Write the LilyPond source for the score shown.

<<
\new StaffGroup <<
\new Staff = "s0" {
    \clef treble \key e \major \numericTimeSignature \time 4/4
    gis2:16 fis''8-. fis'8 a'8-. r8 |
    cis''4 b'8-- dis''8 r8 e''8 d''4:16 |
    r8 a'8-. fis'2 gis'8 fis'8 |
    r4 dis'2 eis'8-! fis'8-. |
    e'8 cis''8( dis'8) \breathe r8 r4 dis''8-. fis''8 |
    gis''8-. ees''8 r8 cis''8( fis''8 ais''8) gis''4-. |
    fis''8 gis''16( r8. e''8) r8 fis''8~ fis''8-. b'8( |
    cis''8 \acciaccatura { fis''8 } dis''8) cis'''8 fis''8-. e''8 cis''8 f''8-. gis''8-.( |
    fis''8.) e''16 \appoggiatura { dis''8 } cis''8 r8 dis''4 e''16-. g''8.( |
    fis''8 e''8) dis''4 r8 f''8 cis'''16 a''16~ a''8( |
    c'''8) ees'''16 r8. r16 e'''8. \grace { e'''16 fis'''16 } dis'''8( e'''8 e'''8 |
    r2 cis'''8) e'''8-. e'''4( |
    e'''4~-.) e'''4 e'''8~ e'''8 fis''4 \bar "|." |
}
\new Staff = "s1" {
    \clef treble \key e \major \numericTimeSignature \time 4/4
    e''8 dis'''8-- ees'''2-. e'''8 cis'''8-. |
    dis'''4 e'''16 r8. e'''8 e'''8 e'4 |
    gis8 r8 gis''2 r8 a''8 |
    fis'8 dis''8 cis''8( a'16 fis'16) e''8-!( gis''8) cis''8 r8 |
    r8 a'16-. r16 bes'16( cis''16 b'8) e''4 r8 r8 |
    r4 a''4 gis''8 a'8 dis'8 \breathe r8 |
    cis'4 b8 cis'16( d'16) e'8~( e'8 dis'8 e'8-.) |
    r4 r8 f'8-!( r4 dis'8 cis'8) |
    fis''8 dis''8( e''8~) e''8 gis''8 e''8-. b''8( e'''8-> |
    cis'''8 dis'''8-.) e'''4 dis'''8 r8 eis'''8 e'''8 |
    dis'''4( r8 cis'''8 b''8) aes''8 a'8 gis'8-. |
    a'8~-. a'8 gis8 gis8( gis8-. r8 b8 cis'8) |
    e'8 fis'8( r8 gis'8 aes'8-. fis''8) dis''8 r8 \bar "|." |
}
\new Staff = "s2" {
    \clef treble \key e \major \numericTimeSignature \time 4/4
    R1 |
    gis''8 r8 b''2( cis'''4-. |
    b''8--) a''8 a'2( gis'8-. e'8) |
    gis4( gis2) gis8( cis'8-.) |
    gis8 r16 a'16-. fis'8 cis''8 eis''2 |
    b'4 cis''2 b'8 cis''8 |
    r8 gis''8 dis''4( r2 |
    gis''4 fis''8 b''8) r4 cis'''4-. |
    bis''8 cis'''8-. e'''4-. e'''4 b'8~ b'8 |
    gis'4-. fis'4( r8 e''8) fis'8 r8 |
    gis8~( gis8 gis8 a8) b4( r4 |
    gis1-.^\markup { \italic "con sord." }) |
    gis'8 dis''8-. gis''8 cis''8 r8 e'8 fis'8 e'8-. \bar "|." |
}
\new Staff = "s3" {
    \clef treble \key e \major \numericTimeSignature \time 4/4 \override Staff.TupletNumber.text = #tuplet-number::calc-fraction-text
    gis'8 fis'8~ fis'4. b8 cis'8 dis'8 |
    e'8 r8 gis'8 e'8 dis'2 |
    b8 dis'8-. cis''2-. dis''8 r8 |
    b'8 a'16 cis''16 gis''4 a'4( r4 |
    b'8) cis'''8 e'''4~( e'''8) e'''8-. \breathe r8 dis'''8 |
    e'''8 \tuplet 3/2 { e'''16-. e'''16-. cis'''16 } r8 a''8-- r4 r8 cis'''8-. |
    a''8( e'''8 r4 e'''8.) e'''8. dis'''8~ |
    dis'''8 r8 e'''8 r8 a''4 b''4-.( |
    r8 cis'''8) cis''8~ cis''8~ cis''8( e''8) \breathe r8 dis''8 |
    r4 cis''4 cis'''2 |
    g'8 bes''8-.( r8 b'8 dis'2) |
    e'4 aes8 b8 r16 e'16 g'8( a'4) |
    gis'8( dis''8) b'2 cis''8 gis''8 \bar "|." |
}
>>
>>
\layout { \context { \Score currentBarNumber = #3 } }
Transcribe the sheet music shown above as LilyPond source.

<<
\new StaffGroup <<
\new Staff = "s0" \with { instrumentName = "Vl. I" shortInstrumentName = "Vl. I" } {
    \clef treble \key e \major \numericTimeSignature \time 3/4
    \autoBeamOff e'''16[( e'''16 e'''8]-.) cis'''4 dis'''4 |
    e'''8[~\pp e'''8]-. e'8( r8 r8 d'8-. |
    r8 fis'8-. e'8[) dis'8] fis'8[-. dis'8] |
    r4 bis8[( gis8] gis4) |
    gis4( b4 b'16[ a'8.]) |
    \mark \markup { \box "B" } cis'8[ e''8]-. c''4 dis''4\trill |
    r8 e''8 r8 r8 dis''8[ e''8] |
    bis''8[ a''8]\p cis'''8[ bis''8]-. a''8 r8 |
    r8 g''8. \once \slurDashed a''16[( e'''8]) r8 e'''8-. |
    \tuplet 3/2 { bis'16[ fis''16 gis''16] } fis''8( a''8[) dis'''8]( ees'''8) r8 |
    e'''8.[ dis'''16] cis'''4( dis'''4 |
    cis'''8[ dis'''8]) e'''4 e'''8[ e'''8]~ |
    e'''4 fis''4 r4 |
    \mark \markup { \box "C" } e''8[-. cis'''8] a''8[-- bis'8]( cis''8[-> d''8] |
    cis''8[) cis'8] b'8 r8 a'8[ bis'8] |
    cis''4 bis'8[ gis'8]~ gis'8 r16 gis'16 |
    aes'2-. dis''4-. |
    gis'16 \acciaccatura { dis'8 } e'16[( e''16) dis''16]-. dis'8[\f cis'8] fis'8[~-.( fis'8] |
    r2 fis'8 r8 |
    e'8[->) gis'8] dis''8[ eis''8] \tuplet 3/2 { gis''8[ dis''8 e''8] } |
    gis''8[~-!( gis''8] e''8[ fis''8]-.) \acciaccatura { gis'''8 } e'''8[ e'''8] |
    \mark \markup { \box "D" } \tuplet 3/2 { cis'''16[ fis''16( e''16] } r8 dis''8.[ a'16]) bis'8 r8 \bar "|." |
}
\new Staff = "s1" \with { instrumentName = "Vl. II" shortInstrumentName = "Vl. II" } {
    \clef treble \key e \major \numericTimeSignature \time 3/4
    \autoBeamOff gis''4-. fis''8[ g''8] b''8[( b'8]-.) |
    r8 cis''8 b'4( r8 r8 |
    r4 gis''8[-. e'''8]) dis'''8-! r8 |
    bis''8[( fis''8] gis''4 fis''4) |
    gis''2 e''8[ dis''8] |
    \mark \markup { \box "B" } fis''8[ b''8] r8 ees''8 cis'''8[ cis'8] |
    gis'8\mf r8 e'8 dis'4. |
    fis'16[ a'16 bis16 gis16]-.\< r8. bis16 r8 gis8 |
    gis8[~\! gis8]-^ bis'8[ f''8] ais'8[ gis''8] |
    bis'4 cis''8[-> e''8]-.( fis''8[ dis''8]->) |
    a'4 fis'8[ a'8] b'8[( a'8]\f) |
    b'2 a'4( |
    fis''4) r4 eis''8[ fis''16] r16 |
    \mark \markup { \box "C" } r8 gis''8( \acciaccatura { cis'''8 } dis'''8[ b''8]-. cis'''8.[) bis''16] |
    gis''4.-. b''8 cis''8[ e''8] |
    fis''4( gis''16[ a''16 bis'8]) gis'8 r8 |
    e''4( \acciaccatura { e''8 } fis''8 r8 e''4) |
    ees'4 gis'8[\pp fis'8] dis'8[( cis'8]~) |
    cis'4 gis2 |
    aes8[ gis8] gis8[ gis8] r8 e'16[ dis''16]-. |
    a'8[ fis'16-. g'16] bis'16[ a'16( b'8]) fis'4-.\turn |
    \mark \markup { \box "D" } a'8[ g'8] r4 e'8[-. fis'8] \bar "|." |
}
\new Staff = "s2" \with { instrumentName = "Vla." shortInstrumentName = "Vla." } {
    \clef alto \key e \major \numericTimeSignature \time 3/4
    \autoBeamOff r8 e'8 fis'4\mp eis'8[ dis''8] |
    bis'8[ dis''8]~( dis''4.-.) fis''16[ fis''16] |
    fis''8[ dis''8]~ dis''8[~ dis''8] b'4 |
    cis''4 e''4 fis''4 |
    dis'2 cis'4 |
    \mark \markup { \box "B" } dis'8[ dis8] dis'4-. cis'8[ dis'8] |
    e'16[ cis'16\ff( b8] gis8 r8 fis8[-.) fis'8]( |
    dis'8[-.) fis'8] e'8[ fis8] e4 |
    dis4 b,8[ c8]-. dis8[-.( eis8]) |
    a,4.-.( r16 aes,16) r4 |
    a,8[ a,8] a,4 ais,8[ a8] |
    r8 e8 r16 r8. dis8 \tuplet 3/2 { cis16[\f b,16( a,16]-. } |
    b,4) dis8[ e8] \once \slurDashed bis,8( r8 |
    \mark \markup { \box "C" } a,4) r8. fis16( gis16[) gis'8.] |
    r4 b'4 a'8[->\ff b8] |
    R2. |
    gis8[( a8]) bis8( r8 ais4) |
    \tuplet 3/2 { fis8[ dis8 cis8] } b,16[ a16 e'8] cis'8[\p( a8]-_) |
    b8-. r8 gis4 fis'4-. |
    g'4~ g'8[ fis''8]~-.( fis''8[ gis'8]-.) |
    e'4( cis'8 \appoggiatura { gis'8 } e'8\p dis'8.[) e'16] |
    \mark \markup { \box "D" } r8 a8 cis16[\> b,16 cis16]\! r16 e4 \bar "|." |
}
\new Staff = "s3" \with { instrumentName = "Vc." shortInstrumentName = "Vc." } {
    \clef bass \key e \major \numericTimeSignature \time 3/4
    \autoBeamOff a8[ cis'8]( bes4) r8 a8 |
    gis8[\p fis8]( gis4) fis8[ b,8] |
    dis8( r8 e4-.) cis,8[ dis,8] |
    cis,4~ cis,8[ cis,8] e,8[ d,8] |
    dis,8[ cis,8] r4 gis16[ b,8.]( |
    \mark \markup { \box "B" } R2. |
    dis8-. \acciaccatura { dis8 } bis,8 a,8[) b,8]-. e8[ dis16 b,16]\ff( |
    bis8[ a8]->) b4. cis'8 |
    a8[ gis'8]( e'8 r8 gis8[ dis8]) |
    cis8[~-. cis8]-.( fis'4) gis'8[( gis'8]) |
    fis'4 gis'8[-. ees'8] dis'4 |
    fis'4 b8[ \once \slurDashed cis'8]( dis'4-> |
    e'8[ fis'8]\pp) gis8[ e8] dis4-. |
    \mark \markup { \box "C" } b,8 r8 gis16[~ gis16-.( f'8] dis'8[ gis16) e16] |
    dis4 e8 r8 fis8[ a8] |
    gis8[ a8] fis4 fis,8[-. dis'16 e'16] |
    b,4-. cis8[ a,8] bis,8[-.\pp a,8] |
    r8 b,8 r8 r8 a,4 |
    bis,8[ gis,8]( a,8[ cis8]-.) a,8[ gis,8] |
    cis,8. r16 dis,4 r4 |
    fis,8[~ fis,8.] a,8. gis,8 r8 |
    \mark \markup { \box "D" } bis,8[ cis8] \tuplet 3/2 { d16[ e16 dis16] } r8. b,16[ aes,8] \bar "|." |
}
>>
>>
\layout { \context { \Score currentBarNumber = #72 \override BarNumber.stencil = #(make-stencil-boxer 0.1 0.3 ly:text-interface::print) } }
_ _ _ _ _
What is asked: Find each line in the rows above that contains the string "breathe", and copy those lines out in full.

Response for this exercise:
    e'8 cis''8( dis'8) \breathe r8 r4 dis''8-. fis''8 |
    r4 a''4 gis''8 a'8 dis'8 \breathe r8 |
    b'8) cis'''8 e'''4~( e'''8) e'''8-. \breathe r8 dis'''8 |
    r8 cis'''8) cis''8~ cis''8~ cis''8( e''8) \breathe r8 dis''8 |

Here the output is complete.